**Assignment:** Report how many lines below contain the word "centre", and give only that number.

Before-and-after object listings
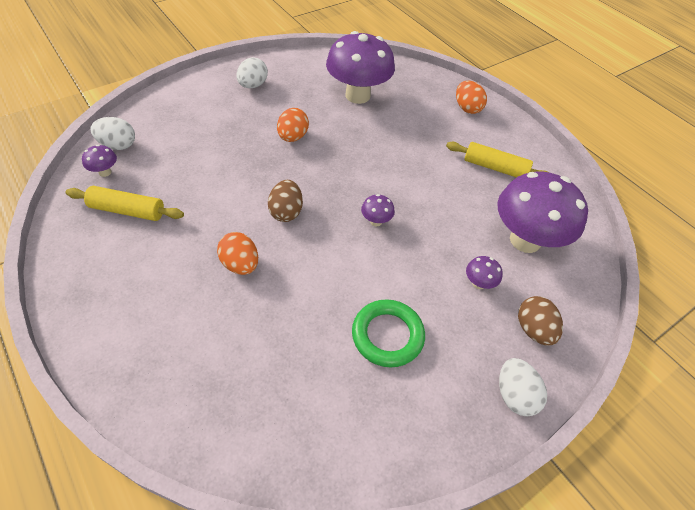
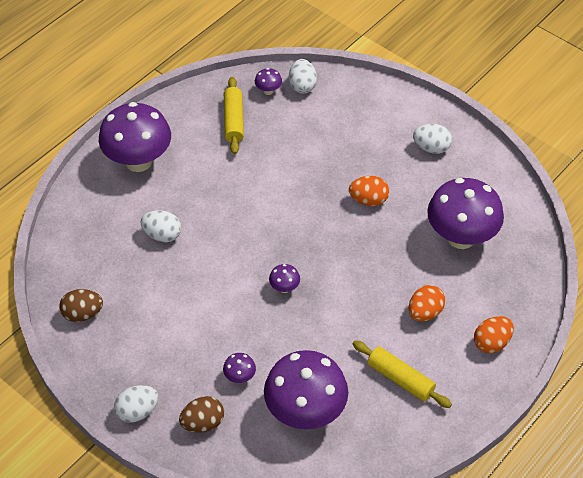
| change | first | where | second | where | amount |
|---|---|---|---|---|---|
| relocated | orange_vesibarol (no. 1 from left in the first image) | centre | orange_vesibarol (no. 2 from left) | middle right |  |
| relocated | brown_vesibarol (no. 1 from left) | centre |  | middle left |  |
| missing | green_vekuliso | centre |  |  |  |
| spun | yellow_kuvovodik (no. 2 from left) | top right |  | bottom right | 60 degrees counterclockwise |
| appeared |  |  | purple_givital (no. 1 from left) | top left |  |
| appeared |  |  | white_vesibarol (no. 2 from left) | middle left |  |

**Output below:** 3